[WHAT TO WORK ON] List every line in the records below that contains the string "kern", with matches counted only when uppercase and lowercase agree.

[MATERIAL SUPPLIED]
►

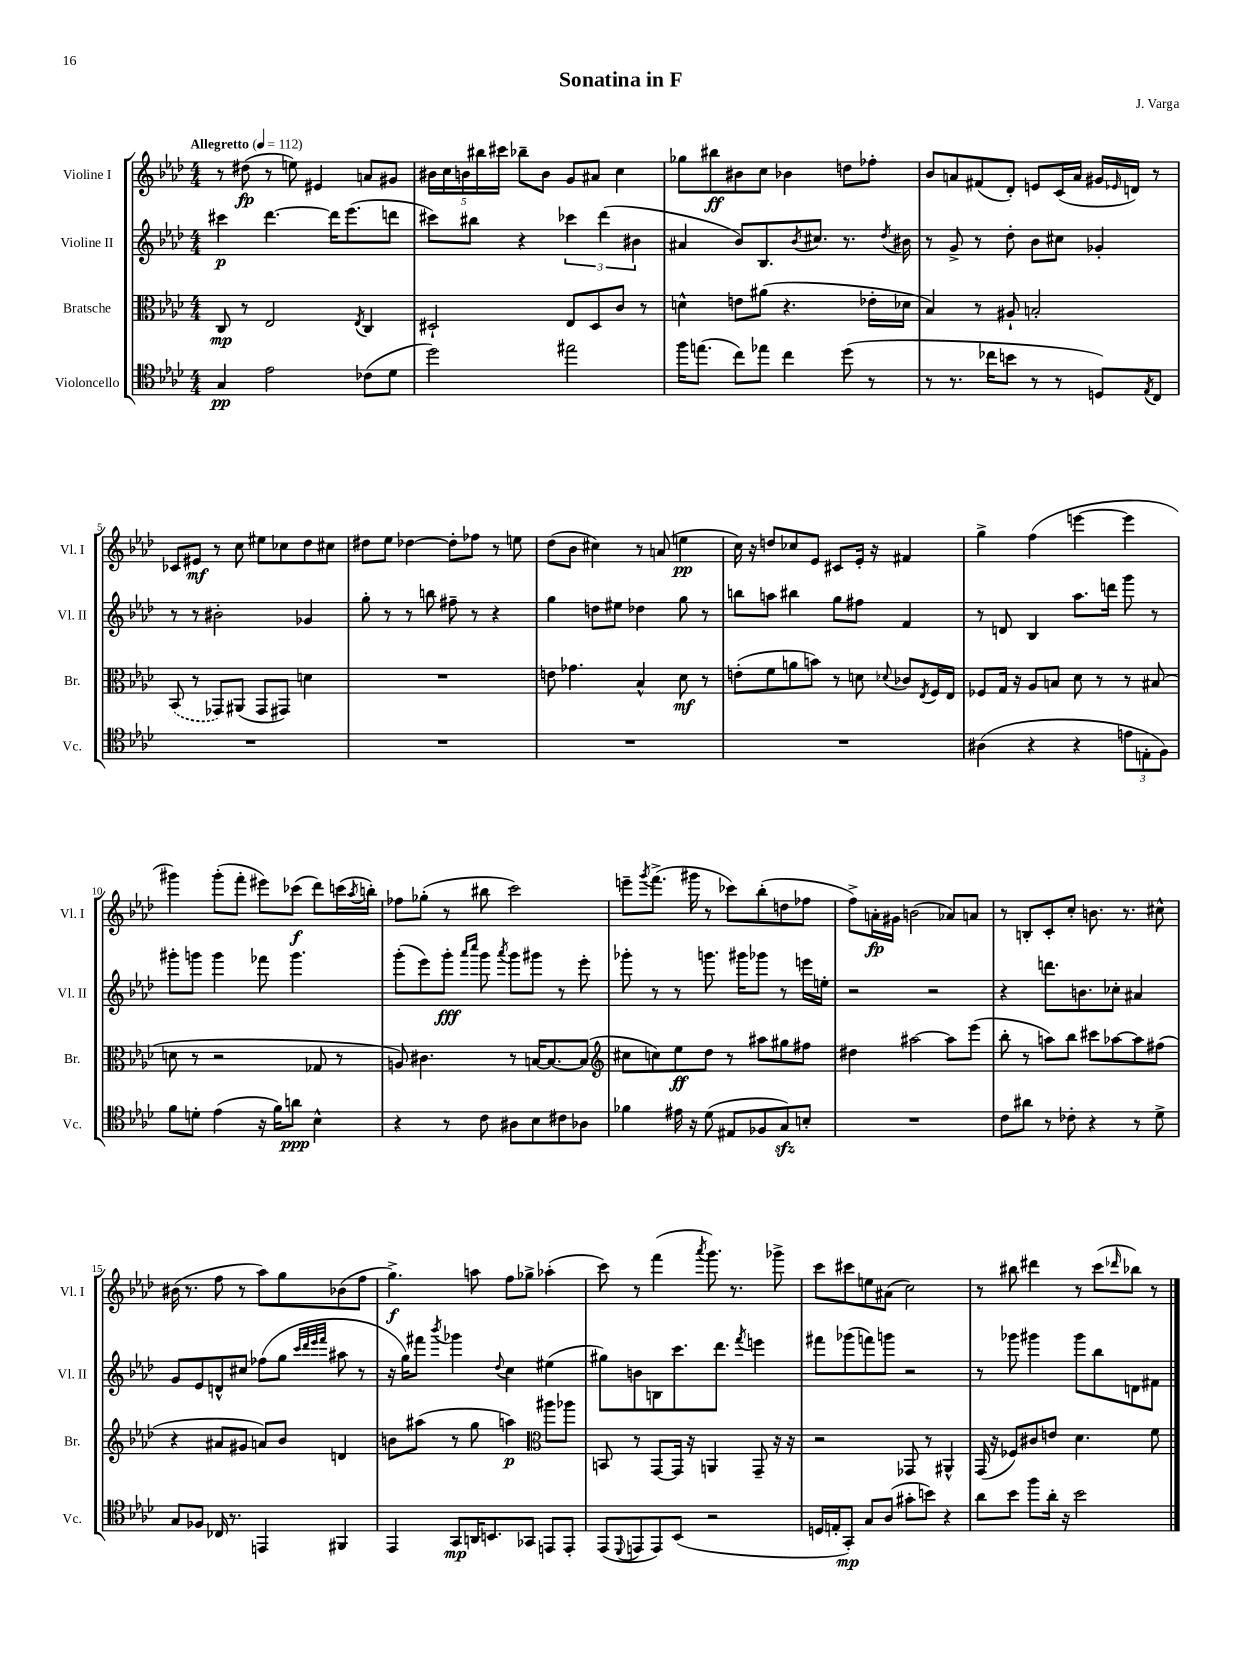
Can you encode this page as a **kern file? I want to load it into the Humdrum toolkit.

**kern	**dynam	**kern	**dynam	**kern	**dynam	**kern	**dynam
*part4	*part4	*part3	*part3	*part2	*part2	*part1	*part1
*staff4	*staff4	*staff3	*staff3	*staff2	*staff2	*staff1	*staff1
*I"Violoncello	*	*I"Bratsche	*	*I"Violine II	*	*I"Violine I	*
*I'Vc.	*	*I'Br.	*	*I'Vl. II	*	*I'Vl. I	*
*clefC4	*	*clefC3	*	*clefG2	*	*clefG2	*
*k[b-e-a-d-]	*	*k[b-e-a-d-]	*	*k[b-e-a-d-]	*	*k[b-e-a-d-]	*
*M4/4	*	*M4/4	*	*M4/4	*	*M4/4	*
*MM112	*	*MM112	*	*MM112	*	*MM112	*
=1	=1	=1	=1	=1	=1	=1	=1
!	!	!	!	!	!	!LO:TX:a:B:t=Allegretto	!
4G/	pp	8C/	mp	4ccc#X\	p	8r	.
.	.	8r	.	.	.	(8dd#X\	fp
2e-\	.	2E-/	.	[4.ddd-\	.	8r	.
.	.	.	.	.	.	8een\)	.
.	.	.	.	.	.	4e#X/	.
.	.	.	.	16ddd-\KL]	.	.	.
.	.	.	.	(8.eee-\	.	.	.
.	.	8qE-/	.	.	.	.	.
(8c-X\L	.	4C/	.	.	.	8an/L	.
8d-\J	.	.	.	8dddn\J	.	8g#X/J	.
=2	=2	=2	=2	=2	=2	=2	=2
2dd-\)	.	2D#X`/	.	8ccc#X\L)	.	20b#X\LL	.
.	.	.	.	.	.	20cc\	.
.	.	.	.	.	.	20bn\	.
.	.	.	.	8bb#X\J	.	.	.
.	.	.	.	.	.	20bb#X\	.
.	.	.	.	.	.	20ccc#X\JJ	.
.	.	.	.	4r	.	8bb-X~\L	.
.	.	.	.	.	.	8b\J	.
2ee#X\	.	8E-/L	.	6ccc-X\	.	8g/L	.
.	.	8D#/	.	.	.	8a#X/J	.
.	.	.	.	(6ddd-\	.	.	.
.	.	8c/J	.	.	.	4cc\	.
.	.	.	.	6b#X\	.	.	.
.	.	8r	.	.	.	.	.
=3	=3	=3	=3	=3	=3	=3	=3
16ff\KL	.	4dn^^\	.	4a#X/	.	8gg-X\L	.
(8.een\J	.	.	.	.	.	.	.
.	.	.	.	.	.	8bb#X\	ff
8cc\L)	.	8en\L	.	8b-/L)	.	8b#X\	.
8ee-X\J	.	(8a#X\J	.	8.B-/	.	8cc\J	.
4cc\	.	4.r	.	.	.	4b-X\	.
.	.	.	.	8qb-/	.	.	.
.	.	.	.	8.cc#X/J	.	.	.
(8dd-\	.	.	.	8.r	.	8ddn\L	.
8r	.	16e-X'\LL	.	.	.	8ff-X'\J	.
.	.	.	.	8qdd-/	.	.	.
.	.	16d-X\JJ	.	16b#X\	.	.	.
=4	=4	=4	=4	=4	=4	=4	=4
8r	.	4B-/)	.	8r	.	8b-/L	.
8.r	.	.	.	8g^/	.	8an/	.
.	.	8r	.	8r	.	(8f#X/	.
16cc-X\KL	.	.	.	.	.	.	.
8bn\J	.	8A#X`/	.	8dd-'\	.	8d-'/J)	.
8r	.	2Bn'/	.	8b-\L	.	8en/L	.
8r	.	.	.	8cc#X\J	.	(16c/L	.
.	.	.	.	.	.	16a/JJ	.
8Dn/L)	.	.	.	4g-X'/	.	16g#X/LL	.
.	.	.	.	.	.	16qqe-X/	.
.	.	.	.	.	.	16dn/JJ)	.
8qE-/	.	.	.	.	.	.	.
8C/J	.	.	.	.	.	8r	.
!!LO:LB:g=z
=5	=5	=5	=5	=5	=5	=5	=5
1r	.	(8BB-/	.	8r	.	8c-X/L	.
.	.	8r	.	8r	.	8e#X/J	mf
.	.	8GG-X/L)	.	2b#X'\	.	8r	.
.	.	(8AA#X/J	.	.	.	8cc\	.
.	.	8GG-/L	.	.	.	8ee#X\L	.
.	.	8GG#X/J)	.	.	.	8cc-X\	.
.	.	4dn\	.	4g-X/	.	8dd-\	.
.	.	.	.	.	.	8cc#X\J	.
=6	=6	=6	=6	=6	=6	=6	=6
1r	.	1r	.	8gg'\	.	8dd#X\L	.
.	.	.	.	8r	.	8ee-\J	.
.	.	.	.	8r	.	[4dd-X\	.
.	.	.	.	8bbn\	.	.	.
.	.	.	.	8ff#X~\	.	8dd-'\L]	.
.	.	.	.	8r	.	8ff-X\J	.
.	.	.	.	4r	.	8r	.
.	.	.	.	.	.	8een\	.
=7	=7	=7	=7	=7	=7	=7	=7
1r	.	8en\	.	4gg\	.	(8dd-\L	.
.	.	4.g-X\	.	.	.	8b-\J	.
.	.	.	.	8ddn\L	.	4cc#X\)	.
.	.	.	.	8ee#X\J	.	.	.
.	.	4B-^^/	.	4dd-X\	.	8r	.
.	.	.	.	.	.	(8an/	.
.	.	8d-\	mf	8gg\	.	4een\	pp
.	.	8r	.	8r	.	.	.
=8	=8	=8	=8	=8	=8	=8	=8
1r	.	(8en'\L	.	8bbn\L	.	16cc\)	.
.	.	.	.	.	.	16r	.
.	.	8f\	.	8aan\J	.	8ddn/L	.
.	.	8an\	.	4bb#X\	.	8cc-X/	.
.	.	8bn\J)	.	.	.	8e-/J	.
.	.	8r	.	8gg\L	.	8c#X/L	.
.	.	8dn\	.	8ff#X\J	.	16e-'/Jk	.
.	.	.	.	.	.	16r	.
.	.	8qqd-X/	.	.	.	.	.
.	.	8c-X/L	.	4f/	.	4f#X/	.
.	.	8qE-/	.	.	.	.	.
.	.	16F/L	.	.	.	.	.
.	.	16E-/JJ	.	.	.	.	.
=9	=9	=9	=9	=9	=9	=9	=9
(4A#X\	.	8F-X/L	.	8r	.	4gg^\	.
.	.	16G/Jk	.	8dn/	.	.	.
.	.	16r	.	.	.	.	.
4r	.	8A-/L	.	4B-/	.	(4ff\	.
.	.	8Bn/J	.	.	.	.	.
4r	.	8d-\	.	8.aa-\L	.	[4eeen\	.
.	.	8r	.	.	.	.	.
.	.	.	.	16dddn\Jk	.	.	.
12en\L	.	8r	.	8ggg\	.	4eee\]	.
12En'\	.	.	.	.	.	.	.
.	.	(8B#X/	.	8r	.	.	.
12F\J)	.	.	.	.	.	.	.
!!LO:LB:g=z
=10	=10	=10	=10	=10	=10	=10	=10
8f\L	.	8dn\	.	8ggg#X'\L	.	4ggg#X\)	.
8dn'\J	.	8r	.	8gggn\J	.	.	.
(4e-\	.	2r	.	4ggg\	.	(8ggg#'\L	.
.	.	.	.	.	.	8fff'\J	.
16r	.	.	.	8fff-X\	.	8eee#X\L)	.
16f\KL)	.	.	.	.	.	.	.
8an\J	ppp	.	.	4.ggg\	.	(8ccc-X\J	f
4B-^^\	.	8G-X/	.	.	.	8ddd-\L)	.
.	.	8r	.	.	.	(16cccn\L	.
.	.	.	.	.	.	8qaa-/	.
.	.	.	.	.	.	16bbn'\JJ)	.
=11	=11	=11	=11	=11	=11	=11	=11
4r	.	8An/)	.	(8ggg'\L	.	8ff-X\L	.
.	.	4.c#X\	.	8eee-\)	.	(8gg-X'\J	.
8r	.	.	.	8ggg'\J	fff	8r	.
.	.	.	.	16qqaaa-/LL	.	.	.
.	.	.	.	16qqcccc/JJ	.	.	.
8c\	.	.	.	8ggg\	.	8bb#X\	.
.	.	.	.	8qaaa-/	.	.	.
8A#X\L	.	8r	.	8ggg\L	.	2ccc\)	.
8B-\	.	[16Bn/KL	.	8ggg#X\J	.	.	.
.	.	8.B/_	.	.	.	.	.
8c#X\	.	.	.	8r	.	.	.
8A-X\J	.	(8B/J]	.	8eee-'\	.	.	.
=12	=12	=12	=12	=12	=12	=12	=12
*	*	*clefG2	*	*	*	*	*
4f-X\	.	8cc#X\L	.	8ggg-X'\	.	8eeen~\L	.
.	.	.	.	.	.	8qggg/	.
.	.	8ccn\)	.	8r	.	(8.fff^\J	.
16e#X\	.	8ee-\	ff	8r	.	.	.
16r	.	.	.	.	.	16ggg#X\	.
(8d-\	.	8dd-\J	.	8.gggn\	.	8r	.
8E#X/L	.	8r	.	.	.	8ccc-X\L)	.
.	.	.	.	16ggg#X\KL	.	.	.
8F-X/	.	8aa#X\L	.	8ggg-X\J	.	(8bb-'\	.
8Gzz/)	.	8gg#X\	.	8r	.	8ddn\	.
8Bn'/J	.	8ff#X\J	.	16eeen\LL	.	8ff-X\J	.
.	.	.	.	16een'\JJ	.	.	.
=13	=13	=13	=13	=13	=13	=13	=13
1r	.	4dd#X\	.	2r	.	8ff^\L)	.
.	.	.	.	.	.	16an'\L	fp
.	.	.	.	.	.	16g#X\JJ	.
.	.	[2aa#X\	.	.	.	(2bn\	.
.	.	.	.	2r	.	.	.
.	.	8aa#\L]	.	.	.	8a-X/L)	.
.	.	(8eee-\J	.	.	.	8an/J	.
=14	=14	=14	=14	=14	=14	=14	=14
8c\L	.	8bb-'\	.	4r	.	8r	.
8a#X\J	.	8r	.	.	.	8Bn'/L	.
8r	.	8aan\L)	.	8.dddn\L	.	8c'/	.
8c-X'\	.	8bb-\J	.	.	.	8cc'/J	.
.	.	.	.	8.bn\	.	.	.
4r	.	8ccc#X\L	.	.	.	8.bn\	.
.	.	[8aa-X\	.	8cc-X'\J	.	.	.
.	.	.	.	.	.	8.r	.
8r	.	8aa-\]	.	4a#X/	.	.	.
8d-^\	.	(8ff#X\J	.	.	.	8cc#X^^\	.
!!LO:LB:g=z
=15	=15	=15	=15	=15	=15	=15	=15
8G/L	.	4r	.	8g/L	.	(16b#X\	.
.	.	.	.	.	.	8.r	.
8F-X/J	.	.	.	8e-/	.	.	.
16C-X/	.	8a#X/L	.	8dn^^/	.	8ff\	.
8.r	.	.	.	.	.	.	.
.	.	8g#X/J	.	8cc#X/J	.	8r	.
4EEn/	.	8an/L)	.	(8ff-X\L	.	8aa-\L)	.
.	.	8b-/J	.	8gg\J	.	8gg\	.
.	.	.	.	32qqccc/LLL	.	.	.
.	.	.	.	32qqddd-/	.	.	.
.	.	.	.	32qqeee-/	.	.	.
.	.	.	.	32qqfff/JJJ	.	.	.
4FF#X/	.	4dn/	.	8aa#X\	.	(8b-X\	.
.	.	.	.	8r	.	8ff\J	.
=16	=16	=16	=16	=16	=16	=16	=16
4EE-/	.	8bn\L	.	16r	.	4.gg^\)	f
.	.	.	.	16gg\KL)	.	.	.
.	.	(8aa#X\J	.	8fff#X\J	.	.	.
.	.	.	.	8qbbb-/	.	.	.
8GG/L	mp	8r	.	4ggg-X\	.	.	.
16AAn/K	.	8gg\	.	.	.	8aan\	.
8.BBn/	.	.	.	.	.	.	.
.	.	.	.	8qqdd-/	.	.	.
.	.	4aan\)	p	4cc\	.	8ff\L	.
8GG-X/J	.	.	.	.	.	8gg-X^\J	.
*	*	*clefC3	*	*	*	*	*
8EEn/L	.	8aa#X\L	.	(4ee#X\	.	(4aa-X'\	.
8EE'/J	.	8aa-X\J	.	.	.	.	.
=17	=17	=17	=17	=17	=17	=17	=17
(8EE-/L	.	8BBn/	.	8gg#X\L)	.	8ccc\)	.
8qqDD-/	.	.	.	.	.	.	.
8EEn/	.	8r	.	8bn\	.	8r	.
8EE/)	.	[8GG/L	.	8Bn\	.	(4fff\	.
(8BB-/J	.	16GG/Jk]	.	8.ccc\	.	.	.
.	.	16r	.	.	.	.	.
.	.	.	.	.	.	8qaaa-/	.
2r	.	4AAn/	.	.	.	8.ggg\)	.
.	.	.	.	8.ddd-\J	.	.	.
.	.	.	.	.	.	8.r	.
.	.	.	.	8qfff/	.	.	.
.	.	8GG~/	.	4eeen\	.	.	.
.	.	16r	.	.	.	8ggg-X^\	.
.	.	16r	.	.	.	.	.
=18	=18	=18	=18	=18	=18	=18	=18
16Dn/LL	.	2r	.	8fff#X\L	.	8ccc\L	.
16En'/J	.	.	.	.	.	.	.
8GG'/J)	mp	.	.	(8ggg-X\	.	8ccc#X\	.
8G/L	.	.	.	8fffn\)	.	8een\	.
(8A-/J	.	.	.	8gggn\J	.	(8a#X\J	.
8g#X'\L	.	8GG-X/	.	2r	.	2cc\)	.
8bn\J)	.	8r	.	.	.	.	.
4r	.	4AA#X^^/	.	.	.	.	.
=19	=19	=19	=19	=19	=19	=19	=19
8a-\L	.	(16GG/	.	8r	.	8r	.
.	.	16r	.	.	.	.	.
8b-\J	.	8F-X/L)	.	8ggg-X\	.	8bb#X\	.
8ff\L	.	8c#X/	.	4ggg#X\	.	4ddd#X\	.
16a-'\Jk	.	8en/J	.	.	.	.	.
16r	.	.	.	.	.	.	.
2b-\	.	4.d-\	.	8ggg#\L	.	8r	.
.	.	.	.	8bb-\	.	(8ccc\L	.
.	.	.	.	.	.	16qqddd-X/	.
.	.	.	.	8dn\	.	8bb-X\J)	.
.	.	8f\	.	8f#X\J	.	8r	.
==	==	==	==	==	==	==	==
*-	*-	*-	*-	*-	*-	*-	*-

◄

[COMPLETE OUTPUT]
Can you encode this page as a **kern file? I want to load it into the Humdrum toolkit.
**kern	**dynam	**kern	**dynam	**kern	**dynam	**kern	**dynam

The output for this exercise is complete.